An exact copy of the data is needed, but without any of its images.

SUPPLIED MATERIAL
======
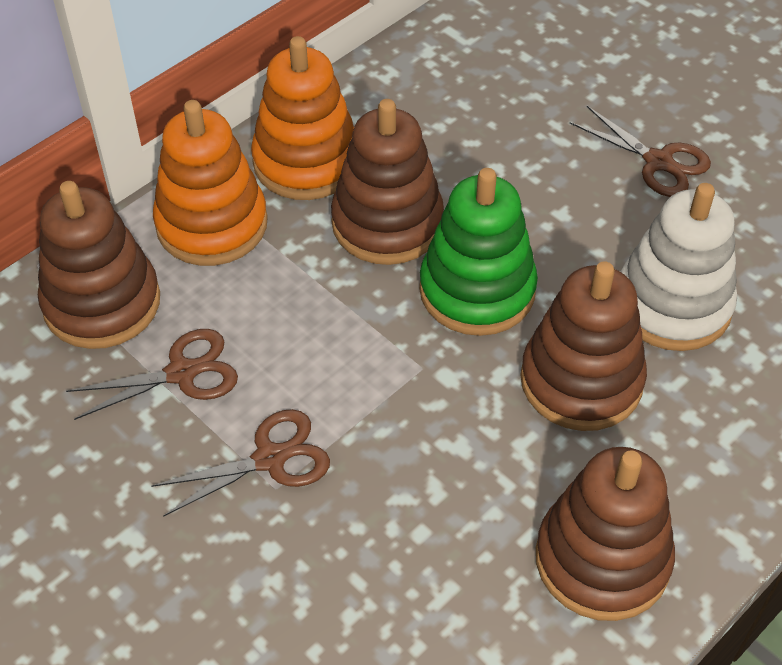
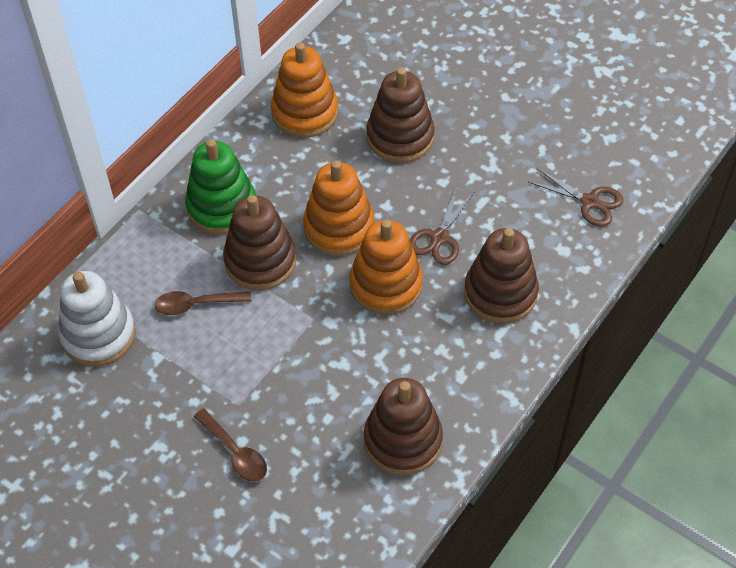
brown scissors: 3 -> 2
brown spoon: 0 -> 2
orange stacking toy: 2 -> 3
======
RESULT OF THIS TASK
brown scissors: 3 -> 2
brown spoon: 0 -> 2
orange stacking toy: 2 -> 3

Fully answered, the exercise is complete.